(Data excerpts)
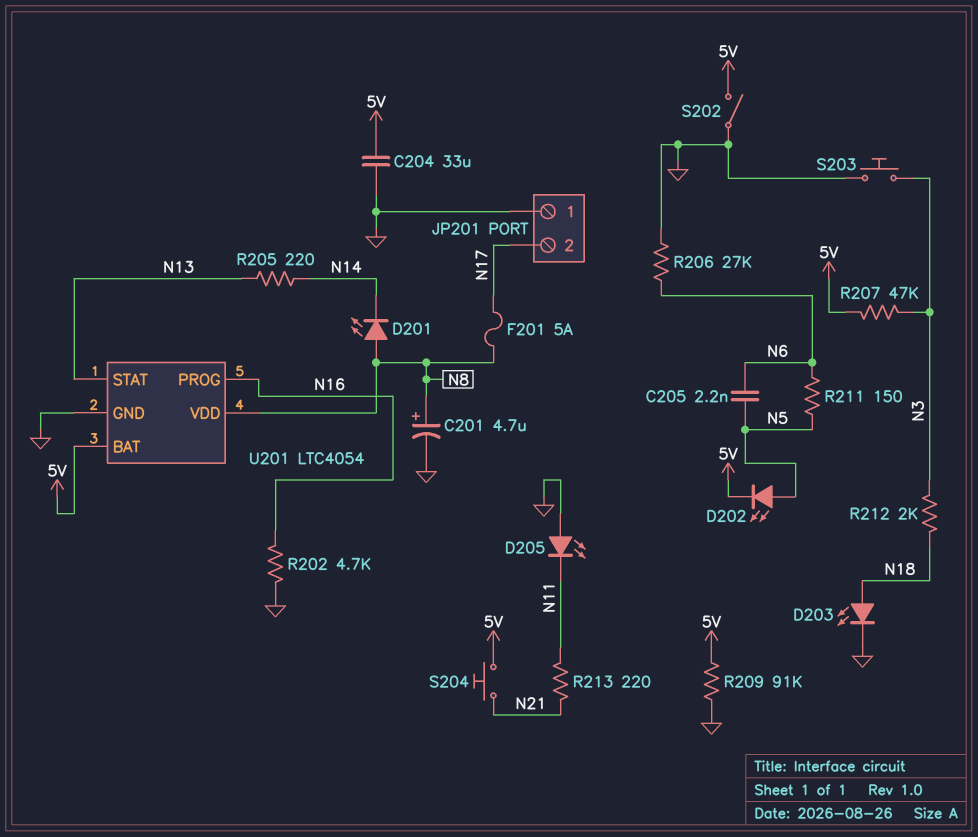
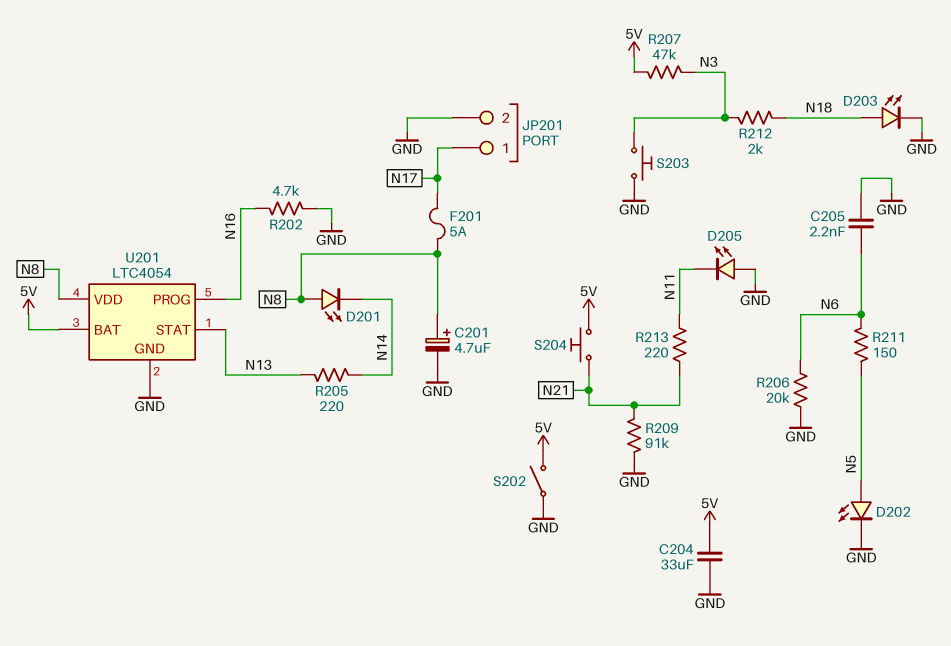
C205: 2.2nF (N5, N6) -> 2.2nF (GND, N6)
D202: LED (A N5, K 5V) -> LED (A N5, K GND)
JP201 pin 1: GND -> N17
JP201 pin 2: N17 -> GND
R206: 27k (GND, N6) -> 20k (GND, N6)
R209: 91k (5V, GND) -> 91k (GND, N21)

* WHAT IS NEEDED: Write out the records above exactly as they stand, leaving out every picture.

* RESPONSE BELOW:
C205: 2.2nF (N5, N6) -> 2.2nF (GND, N6)
D202: LED (A N5, K 5V) -> LED (A N5, K GND)
JP201 pin 1: GND -> N17
JP201 pin 2: N17 -> GND
R206: 27k (GND, N6) -> 20k (GND, N6)
R209: 91k (5V, GND) -> 91k (GND, N21)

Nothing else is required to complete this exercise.